═══ Source information
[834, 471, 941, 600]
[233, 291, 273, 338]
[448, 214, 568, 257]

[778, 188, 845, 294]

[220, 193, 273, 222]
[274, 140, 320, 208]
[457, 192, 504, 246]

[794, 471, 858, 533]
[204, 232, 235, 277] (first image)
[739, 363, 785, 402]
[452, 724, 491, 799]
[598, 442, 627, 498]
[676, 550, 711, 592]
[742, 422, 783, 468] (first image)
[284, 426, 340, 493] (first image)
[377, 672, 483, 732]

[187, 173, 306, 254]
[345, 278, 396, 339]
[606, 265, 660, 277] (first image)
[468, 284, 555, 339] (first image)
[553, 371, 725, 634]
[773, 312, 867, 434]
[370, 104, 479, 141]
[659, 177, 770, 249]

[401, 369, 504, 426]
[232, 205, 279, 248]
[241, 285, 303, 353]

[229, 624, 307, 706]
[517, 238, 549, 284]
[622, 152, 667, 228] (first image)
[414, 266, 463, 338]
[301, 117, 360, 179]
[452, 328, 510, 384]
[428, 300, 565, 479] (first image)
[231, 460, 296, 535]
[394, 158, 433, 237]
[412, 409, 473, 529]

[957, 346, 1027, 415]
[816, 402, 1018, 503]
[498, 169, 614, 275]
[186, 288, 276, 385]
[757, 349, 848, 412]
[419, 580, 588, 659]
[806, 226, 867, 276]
══════
Search the data above for the string "image" and copy each line that has it.

[204, 232, 235, 277] (first image)
[742, 422, 783, 468] (first image)
[284, 426, 340, 493] (first image)
[606, 265, 660, 277] (first image)
[468, 284, 555, 339] (first image)
[622, 152, 667, 228] (first image)
[428, 300, 565, 479] (first image)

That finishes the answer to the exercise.